* **COLLECTED DATA**:
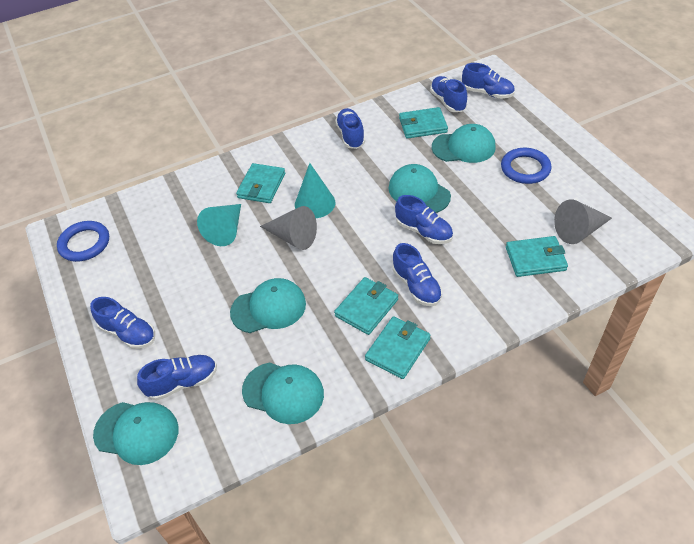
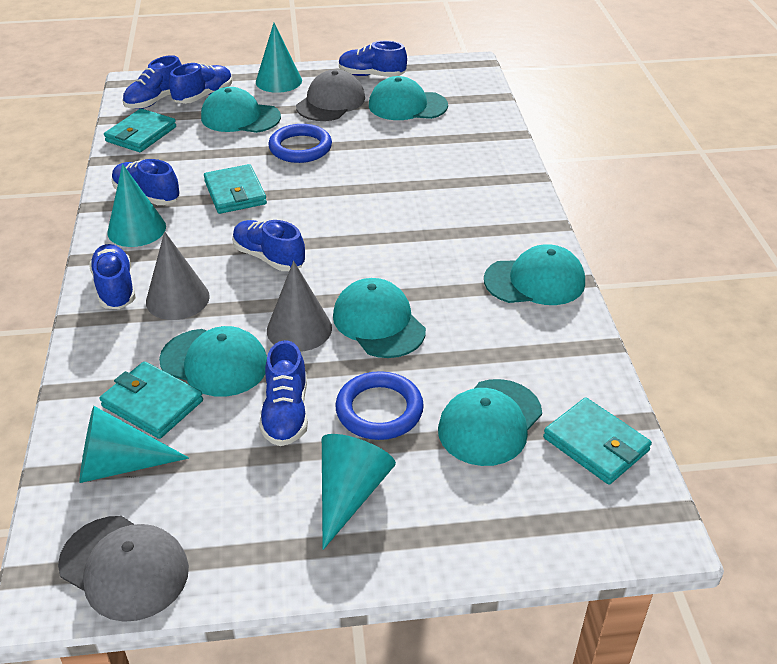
grey cap: 0 -> 2
turquoise cap: 5 -> 6
turquoise cone: 2 -> 4
turquoise wallet: 5 -> 4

* **WHAT THE TASK ASKS**:
Once the pictures are removed, output the remaining material exactly.

* **RESULT FOR THIS TASK**:
grey cap: 0 -> 2
turquoise cap: 5 -> 6
turquoise cone: 2 -> 4
turquoise wallet: 5 -> 4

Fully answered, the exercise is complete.